WORK ITEM: In the entries below, find each line with the word "DGND" and return it.

DATA SUPPLIED:
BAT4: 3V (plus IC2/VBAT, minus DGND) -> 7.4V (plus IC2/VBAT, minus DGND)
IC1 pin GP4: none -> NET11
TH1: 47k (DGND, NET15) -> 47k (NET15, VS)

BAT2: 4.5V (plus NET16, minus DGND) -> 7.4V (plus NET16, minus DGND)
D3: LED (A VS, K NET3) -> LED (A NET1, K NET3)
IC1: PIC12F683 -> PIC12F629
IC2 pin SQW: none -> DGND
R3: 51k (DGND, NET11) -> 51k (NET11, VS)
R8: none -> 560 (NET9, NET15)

SOLUTION TO THIS PROBLEM:
BAT4: 3V (plus IC2/VBAT, minus DGND) -> 7.4V (plus IC2/VBAT, minus DGND)
TH1: 47k (DGND, NET15) -> 47k (NET15, VS)
BAT2: 4.5V (plus NET16, minus DGND) -> 7.4V (plus NET16, minus DGND)
IC2 pin SQW: none -> DGND
R3: 51k (DGND, NET11) -> 51k (NET11, VS)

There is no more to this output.